**Exercise goal:** Only the text belongs in the copy. Transcribe the data exactly and drop any pictures.

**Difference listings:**

--------

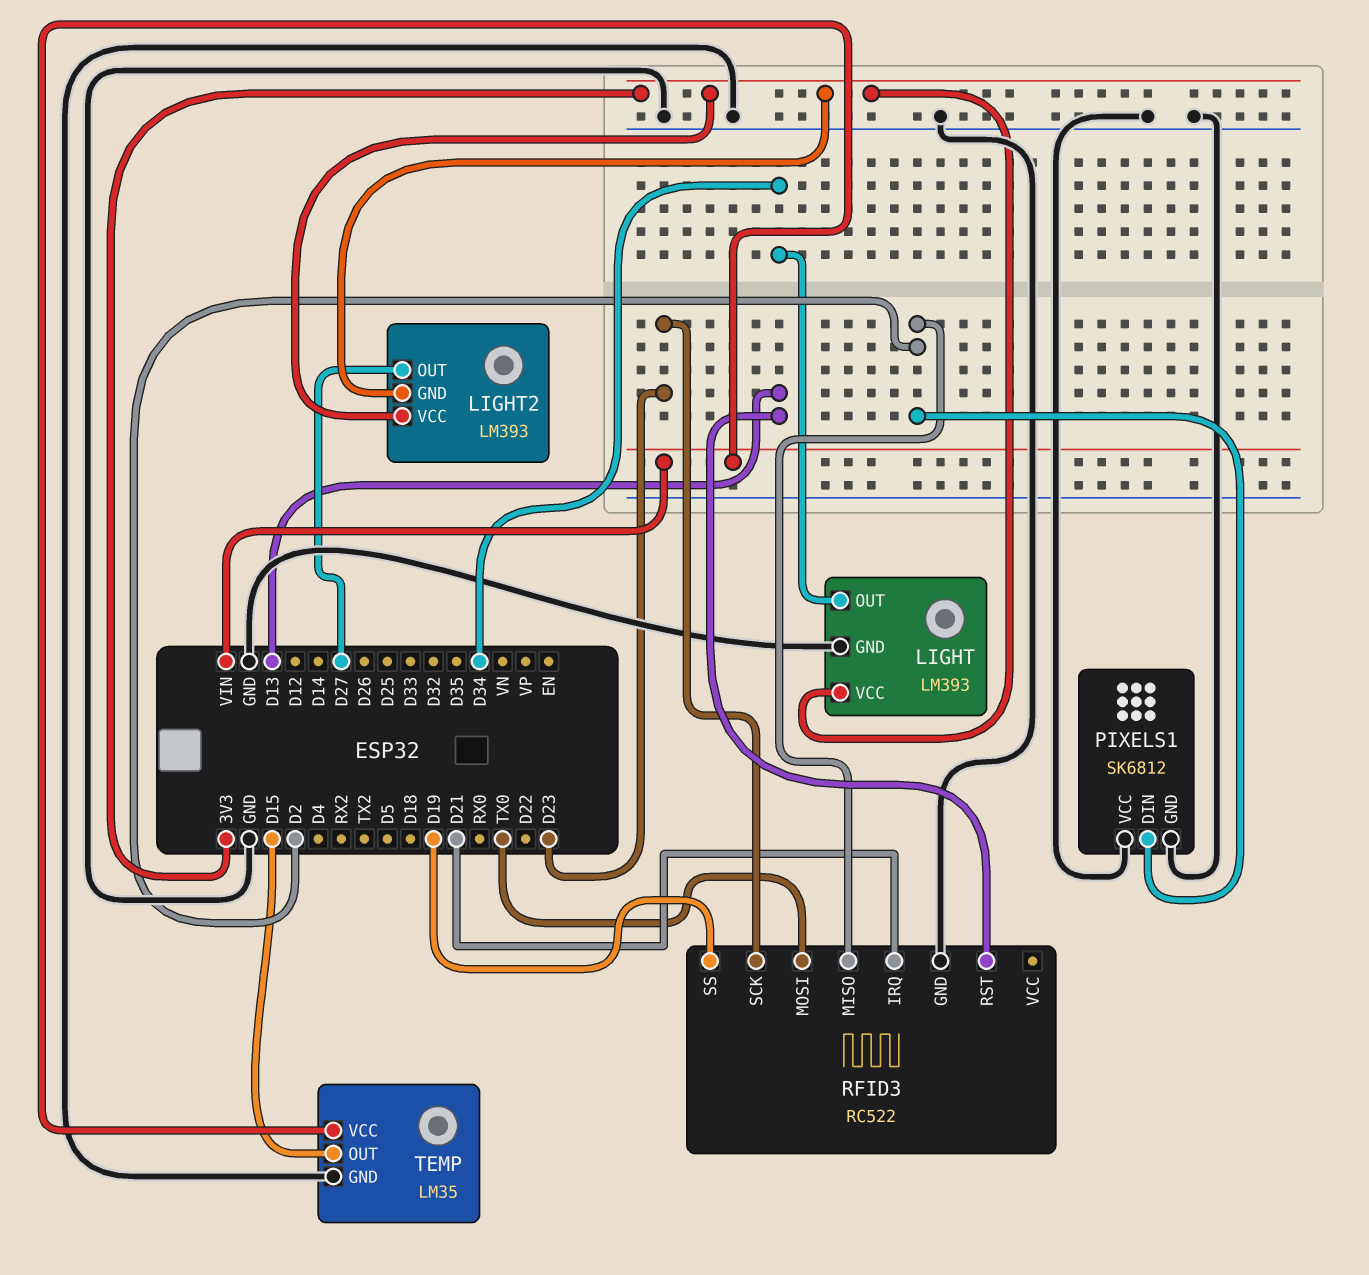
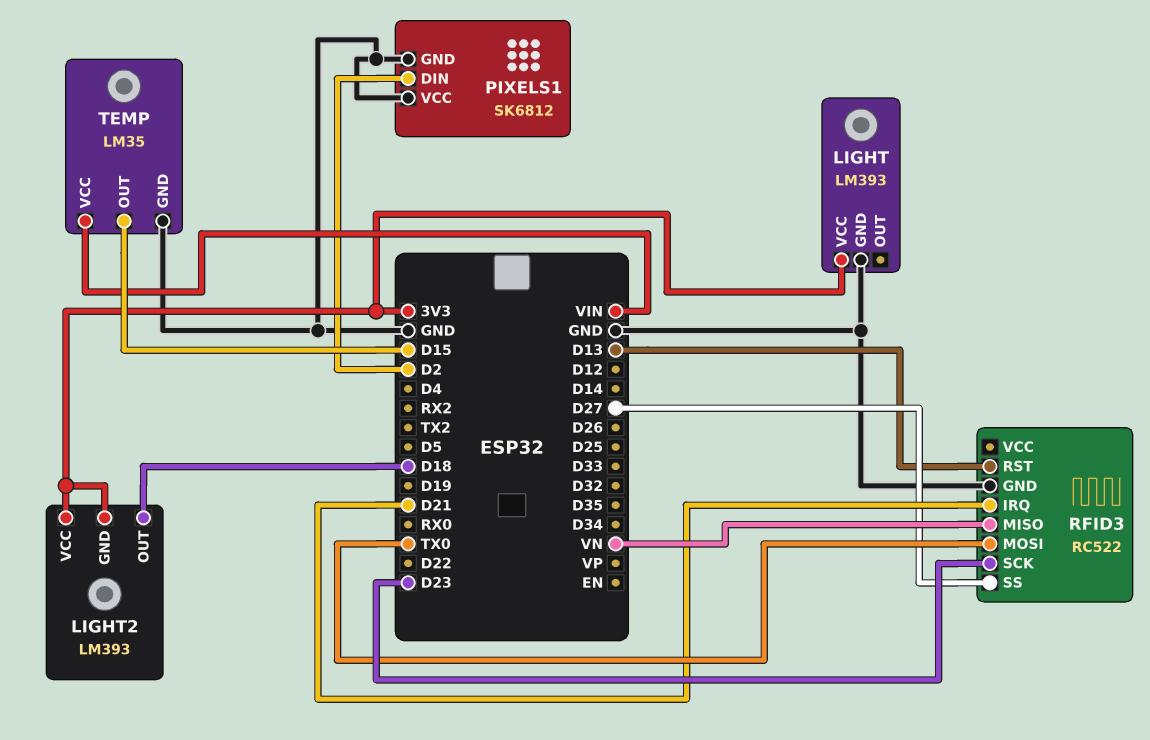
LIGHT pin OUT: D34 -> none
LIGHT2 pin OUT: D27 -> D18
RFID3 pin MISO: D2 -> VN
RFID3 pin SS: D19 -> D27

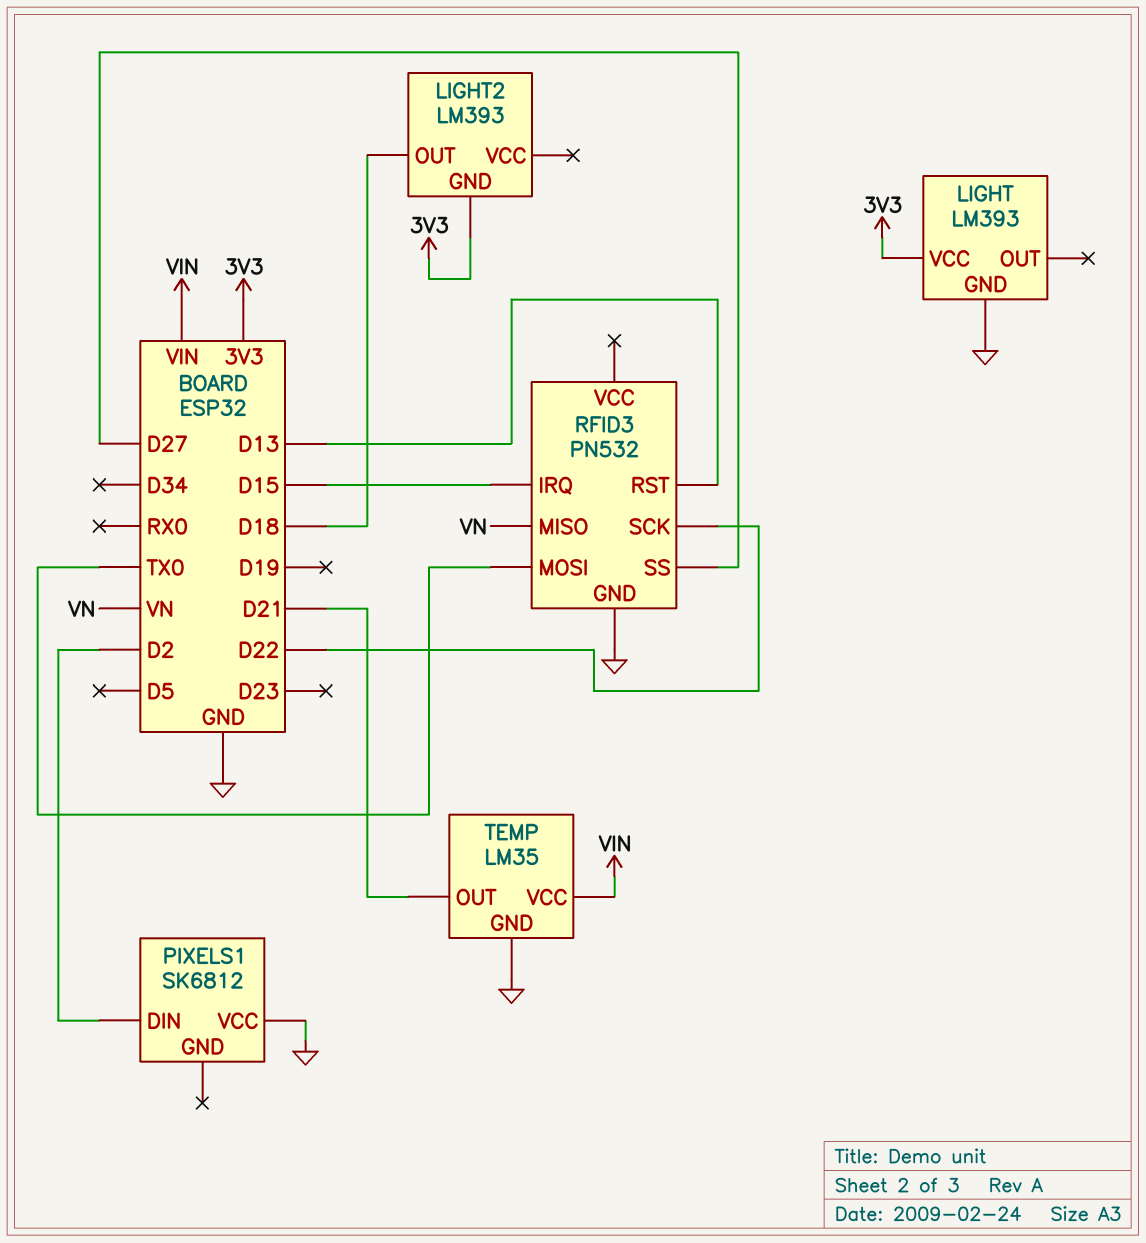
LIGHT2 pin VCC: 3V3 -> none
PIXELS1 pin GND: GND -> none
RFID3: RC522 -> PN532
RFID3 pin IRQ: D21 -> D15
RFID3 pin SCK: D23 -> D22
TEMP pin OUT: D15 -> D21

--------

**Response to this task:**
LIGHT pin OUT: D34 -> none
LIGHT2 pin OUT: D27 -> D18
RFID3 pin MISO: D2 -> VN
RFID3 pin SS: D19 -> D27

LIGHT2 pin VCC: 3V3 -> none
PIXELS1 pin GND: GND -> none
RFID3: RC522 -> PN532
RFID3 pin IRQ: D21 -> D15
RFID3 pin SCK: D23 -> D22
TEMP pin OUT: D15 -> D21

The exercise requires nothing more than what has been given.